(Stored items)

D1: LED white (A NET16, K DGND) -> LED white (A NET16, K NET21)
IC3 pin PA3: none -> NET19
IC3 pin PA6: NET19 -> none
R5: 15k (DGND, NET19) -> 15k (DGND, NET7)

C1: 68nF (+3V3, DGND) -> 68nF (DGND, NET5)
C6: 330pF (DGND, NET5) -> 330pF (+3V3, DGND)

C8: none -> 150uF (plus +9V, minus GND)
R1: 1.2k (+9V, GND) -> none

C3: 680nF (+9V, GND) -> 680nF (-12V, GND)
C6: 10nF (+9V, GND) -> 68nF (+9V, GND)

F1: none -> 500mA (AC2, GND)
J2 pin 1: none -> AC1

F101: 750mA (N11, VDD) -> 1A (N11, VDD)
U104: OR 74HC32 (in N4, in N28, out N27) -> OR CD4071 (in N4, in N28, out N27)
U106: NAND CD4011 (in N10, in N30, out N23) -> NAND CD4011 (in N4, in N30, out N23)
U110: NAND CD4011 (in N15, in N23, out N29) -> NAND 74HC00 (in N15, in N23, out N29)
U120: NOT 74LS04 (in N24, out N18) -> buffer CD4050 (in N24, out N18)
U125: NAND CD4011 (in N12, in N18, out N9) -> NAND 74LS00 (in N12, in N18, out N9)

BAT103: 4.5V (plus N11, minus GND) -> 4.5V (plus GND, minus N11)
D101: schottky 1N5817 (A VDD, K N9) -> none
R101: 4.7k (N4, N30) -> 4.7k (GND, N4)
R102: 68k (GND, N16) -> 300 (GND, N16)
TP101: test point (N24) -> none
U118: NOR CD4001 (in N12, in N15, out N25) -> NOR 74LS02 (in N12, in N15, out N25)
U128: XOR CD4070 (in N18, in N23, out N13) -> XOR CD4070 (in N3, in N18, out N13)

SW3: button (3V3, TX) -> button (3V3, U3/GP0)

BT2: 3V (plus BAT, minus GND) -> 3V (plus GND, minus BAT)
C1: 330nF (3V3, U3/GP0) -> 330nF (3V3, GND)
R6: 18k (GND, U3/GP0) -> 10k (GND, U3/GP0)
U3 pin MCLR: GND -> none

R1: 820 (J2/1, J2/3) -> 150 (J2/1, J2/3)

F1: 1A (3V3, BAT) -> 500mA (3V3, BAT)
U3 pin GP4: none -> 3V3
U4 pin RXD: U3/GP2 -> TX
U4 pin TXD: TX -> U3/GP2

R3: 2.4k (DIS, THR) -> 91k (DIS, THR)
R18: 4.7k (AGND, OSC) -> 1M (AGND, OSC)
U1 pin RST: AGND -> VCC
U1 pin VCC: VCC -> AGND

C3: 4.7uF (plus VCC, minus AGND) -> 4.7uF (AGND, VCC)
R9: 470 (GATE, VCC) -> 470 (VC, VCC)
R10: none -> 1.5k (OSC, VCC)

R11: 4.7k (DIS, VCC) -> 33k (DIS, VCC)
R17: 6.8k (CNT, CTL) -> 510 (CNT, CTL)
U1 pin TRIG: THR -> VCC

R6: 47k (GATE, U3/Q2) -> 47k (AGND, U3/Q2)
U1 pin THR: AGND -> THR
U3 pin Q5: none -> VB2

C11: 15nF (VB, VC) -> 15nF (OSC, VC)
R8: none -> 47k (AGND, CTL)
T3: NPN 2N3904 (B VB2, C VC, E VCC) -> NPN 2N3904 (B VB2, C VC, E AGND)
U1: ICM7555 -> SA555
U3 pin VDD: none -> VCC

**WHAT YOU SHOULD DO:** Exactly reproduce every record.

**RESPONSE AREA:**
D1: LED white (A NET16, K DGND) -> LED white (A NET16, K NET21)
IC3 pin PA3: none -> NET19
IC3 pin PA6: NET19 -> none
R5: 15k (DGND, NET19) -> 15k (DGND, NET7)

C1: 68nF (+3V3, DGND) -> 68nF (DGND, NET5)
C6: 330pF (DGND, NET5) -> 330pF (+3V3, DGND)

C8: none -> 150uF (plus +9V, minus GND)
R1: 1.2k (+9V, GND) -> none

C3: 680nF (+9V, GND) -> 680nF (-12V, GND)
C6: 10nF (+9V, GND) -> 68nF (+9V, GND)

F1: none -> 500mA (AC2, GND)
J2 pin 1: none -> AC1

F101: 750mA (N11, VDD) -> 1A (N11, VDD)
U104: OR 74HC32 (in N4, in N28, out N27) -> OR CD4071 (in N4, in N28, out N27)
U106: NAND CD4011 (in N10, in N30, out N23) -> NAND CD4011 (in N4, in N30, out N23)
U110: NAND CD4011 (in N15, in N23, out N29) -> NAND 74HC00 (in N15, in N23, out N29)
U120: NOT 74LS04 (in N24, out N18) -> buffer CD4050 (in N24, out N18)
U125: NAND CD4011 (in N12, in N18, out N9) -> NAND 74LS00 (in N12, in N18, out N9)

BAT103: 4.5V (plus N11, minus GND) -> 4.5V (plus GND, minus N11)
D101: schottky 1N5817 (A VDD, K N9) -> none
R101: 4.7k (N4, N30) -> 4.7k (GND, N4)
R102: 68k (GND, N16) -> 300 (GND, N16)
TP101: test point (N24) -> none
U118: NOR CD4001 (in N12, in N15, out N25) -> NOR 74LS02 (in N12, in N15, out N25)
U128: XOR CD4070 (in N18, in N23, out N13) -> XOR CD4070 (in N3, in N18, out N13)

SW3: button (3V3, TX) -> button (3V3, U3/GP0)

BT2: 3V (plus BAT, minus GND) -> 3V (plus GND, minus BAT)
C1: 330nF (3V3, U3/GP0) -> 330nF (3V3, GND)
R6: 18k (GND, U3/GP0) -> 10k (GND, U3/GP0)
U3 pin MCLR: GND -> none

R1: 820 (J2/1, J2/3) -> 150 (J2/1, J2/3)

F1: 1A (3V3, BAT) -> 500mA (3V3, BAT)
U3 pin GP4: none -> 3V3
U4 pin RXD: U3/GP2 -> TX
U4 pin TXD: TX -> U3/GP2

R3: 2.4k (DIS, THR) -> 91k (DIS, THR)
R18: 4.7k (AGND, OSC) -> 1M (AGND, OSC)
U1 pin RST: AGND -> VCC
U1 pin VCC: VCC -> AGND

C3: 4.7uF (plus VCC, minus AGND) -> 4.7uF (AGND, VCC)
R9: 470 (GATE, VCC) -> 470 (VC, VCC)
R10: none -> 1.5k (OSC, VCC)

R11: 4.7k (DIS, VCC) -> 33k (DIS, VCC)
R17: 6.8k (CNT, CTL) -> 510 (CNT, CTL)
U1 pin TRIG: THR -> VCC

R6: 47k (GATE, U3/Q2) -> 47k (AGND, U3/Q2)
U1 pin THR: AGND -> THR
U3 pin Q5: none -> VB2

C11: 15nF (VB, VC) -> 15nF (OSC, VC)
R8: none -> 47k (AGND, CTL)
T3: NPN 2N3904 (B VB2, C VC, E VCC) -> NPN 2N3904 (B VB2, C VC, E AGND)
U1: ICM7555 -> SA555
U3 pin VDD: none -> VCC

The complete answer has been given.